[AVAILABLE DATA Boundary: Start]
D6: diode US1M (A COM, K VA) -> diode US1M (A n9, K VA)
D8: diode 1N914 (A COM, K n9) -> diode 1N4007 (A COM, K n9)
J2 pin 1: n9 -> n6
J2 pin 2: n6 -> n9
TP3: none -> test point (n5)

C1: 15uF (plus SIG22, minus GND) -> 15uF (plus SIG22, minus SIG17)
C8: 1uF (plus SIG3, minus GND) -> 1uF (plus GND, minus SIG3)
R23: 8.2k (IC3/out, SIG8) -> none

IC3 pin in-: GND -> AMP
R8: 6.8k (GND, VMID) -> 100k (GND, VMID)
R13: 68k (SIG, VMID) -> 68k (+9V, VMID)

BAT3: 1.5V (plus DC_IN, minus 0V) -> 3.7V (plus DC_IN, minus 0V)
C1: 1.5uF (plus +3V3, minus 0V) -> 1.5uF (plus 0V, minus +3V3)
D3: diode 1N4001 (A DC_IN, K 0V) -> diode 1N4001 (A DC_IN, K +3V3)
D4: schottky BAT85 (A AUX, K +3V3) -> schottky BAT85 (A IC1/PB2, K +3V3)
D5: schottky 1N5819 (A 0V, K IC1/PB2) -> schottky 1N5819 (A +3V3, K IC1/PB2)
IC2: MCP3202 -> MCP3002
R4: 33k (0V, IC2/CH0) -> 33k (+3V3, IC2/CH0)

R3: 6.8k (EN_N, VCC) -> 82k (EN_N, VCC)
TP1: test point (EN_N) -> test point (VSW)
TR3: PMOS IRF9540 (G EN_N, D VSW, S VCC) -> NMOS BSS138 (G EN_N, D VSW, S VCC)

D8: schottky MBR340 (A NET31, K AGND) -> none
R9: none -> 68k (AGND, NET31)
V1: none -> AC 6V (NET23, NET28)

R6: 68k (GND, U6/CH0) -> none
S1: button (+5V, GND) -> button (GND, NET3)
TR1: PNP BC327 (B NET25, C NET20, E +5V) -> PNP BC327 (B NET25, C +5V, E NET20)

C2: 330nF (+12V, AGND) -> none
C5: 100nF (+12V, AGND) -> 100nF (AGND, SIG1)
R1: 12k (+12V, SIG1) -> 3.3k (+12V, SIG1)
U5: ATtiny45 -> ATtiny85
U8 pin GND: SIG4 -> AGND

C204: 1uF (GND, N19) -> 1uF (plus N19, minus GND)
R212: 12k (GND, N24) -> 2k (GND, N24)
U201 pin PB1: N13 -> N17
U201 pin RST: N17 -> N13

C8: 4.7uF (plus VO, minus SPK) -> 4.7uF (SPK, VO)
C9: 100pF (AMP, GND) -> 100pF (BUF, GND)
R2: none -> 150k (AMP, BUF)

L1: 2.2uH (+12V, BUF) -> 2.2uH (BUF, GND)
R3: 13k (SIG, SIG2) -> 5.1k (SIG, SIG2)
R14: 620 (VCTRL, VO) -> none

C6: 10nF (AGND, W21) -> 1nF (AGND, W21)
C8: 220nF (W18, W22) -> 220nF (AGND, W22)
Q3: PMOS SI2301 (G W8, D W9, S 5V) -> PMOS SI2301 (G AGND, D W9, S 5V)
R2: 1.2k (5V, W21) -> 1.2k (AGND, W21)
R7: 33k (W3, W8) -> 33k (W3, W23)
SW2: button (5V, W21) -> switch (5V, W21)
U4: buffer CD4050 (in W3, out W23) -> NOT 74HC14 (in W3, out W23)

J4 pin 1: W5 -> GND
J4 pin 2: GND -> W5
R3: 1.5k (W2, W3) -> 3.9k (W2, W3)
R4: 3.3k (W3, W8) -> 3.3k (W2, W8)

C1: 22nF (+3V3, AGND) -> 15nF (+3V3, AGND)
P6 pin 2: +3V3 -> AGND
[AVAILABLE DATA Boundary: End]
* **WHAT TO WORK ON**: Go over the entries above and say how many lines hold the string "schottky", with no other text.

* **EXERCISE RESPONSE**: 3